Object tracking records
----

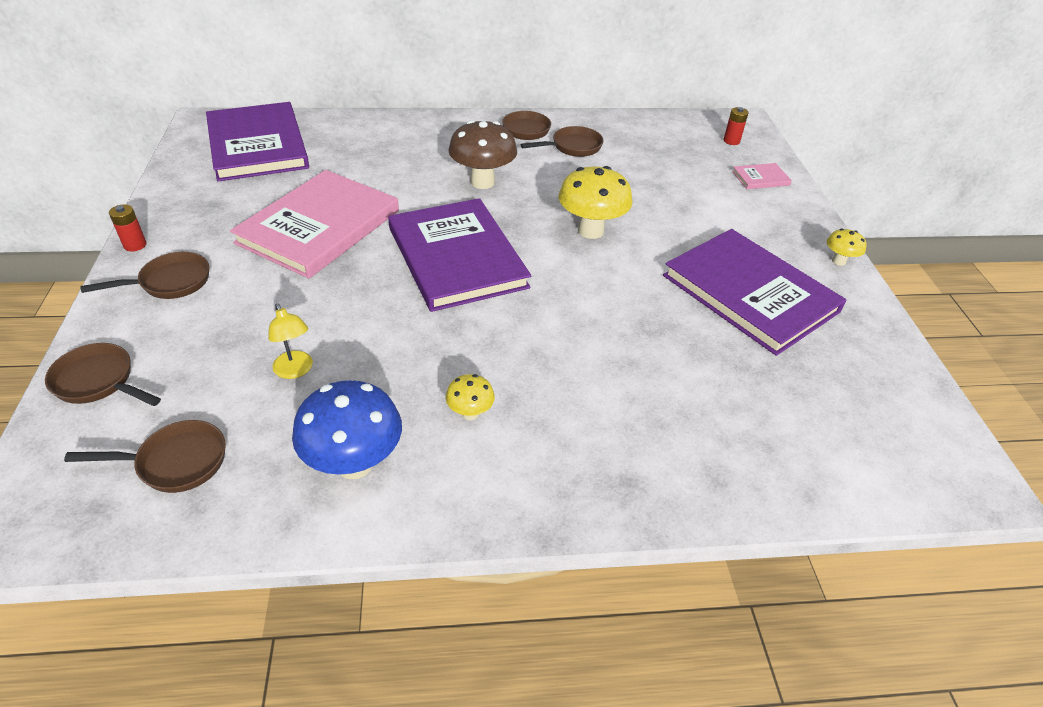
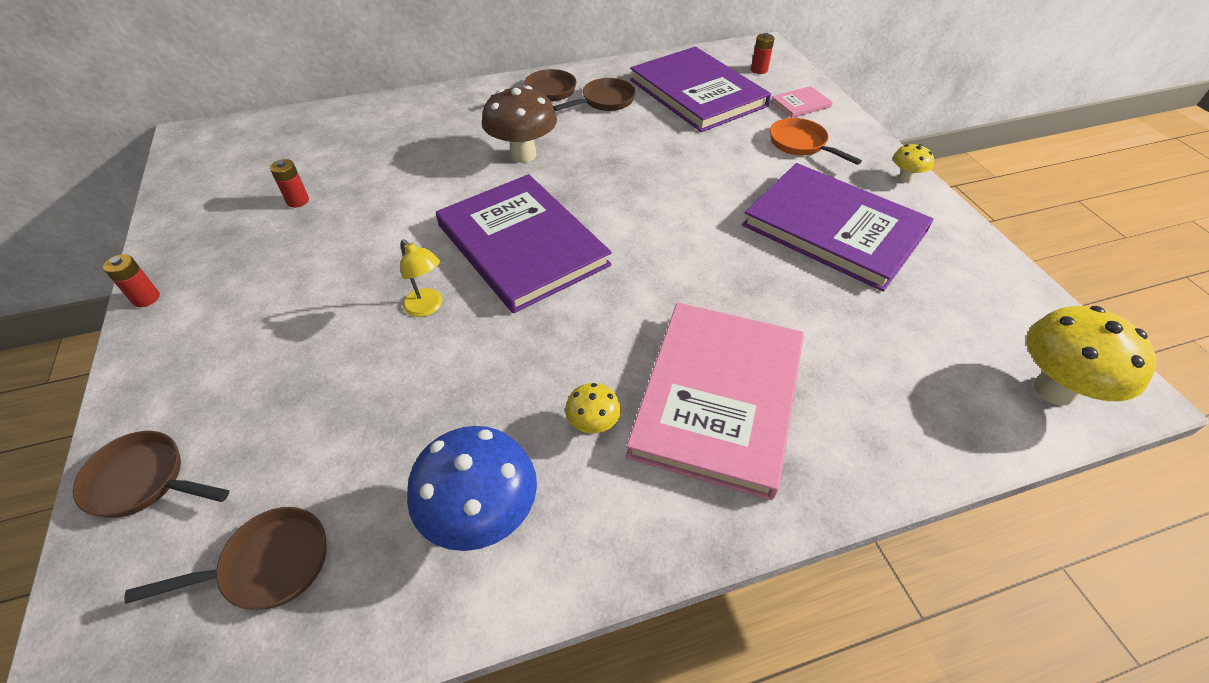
camera: 10 degrees left, 5 degrees up
brown pan [80,252,209,299] -> none
purple book [206,102,309,182] -> purple book moved to [630,47,771,132]
pink book [230,170,399,279] -> pink book moved to [626,303,804,500]
yellow lamp [268,303,313,379] -> yellow lamp moved to [401,239,442,317]
yellow mushroom [558,166,633,239] -> yellow mushroom moved to [1027,306,1157,405]
none -> red battery [270,159,309,208]
none -> orange pan [770,118,862,165]

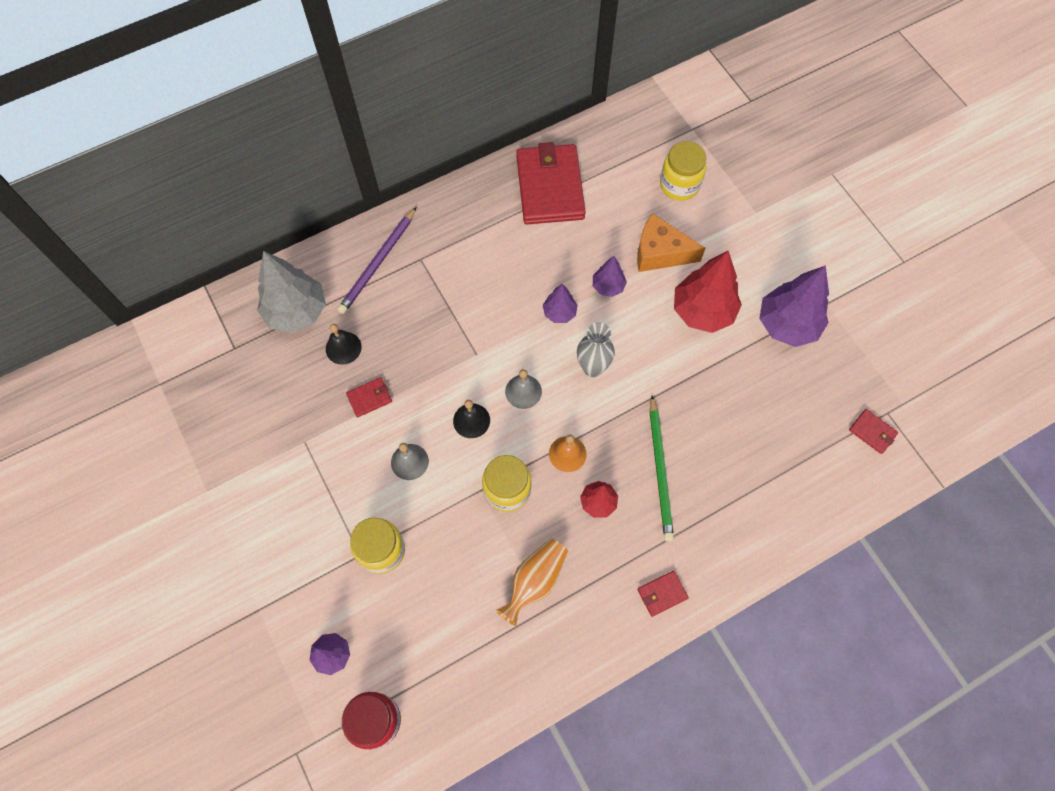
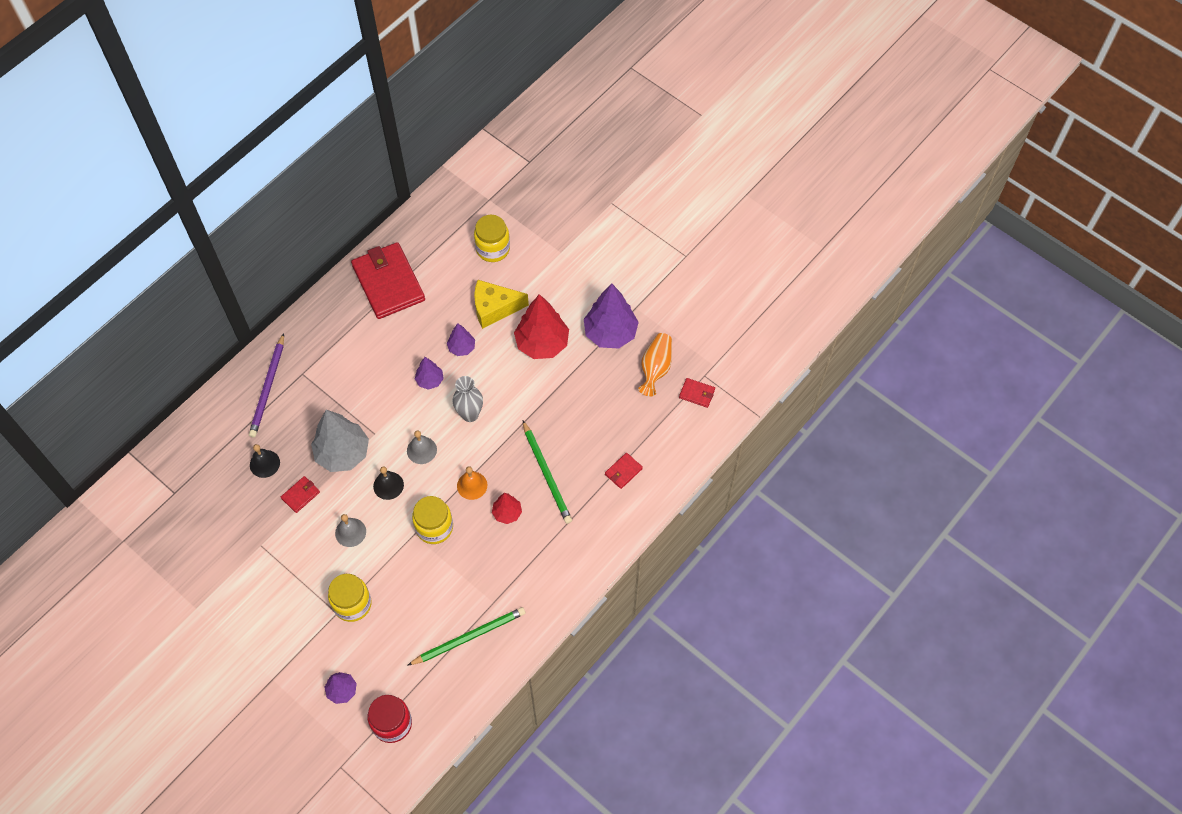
camera: 20 degrees left, 5 degrees down
grey tree [257,251,326,333] -> grey tree moved to [311,410,369,472]
orange vase [496,539,568,626] -> orange vase moved to [638,333,672,396]
orange cheese [637,213,705,272] -> yellow cheese [474,280,529,329]
red wallet [638,571,689,617] -> red wallet moved to [605,453,643,489]
none -> green pencil [407,607,525,666]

----

Job item:
Write out word for word every line from the line with "none -> red battery [270,159,309,208]" through the final line of the records, both included, skipping the pictures.

Result for this exercise:
none -> red battery [270,159,309,208]
none -> orange pan [770,118,862,165]

camera: 20 degrees left, 5 degrees down
grey tree [257,251,326,333] -> grey tree moved to [311,410,369,472]
orange vase [496,539,568,626] -> orange vase moved to [638,333,672,396]
orange cheese [637,213,705,272] -> yellow cheese [474,280,529,329]
red wallet [638,571,689,617] -> red wallet moved to [605,453,643,489]
none -> green pencil [407,607,525,666]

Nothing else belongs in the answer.